Return, word for word, the line containing "yellow brick D3" and every line after it through the last line of the records below.

#####

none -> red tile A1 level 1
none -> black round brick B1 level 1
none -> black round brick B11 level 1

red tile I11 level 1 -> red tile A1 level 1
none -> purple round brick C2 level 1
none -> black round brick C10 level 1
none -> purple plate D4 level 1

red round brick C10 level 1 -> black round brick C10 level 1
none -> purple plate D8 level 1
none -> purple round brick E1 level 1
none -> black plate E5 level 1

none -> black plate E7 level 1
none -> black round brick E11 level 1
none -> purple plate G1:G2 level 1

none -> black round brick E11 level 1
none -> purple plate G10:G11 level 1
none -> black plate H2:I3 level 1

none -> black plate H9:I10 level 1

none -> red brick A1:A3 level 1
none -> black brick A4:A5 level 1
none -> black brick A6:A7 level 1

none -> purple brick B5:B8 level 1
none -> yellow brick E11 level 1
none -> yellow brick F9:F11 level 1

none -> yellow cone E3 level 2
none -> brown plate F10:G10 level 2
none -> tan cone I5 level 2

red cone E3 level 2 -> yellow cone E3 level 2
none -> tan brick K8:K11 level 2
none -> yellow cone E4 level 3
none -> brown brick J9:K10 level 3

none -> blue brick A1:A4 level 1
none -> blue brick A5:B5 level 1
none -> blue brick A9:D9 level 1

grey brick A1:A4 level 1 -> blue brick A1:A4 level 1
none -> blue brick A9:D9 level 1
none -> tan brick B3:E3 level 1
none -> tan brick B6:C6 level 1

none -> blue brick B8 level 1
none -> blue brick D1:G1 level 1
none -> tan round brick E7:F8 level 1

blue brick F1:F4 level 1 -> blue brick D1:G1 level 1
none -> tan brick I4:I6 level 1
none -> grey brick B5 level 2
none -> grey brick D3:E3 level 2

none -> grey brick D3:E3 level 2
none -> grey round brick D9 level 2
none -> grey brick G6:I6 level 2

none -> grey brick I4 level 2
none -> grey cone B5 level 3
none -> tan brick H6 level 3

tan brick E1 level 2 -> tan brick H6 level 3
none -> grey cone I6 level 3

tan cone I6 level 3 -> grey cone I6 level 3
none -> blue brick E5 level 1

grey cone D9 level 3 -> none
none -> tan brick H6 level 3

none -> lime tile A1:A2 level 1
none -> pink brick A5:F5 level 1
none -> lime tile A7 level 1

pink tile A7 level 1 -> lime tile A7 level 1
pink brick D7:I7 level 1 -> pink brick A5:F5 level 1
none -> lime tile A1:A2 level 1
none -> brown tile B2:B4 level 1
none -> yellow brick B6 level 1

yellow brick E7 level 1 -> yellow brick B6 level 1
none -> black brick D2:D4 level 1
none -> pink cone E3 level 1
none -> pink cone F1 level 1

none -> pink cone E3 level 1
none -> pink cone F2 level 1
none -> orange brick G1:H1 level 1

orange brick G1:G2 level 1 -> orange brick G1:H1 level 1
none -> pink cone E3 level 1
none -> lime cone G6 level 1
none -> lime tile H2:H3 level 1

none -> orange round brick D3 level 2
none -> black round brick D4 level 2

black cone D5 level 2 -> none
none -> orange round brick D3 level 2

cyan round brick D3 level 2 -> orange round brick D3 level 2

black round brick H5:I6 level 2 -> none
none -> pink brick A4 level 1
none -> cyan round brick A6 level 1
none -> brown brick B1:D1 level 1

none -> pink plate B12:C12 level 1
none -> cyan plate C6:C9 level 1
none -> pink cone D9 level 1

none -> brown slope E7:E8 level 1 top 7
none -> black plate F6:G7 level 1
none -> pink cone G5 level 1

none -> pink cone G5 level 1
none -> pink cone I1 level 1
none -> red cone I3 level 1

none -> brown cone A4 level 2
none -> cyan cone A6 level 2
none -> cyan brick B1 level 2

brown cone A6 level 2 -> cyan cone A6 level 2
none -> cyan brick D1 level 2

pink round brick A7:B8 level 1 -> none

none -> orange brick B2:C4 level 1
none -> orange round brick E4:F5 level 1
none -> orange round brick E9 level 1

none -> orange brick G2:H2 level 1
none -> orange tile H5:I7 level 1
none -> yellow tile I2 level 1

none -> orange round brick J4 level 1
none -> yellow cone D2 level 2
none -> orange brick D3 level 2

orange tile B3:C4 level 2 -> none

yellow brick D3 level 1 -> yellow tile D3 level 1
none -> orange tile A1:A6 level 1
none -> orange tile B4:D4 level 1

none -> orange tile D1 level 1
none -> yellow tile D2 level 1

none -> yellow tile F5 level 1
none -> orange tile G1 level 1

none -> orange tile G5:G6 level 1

#####

§ Problem solution:
yellow brick D3 level 1 -> yellow tile D3 level 1
none -> orange tile A1:A6 level 1
none -> orange tile B4:D4 level 1

none -> orange tile D1 level 1
none -> yellow tile D2 level 1

none -> yellow tile F5 level 1
none -> orange tile G1 level 1

none -> orange tile G5:G6 level 1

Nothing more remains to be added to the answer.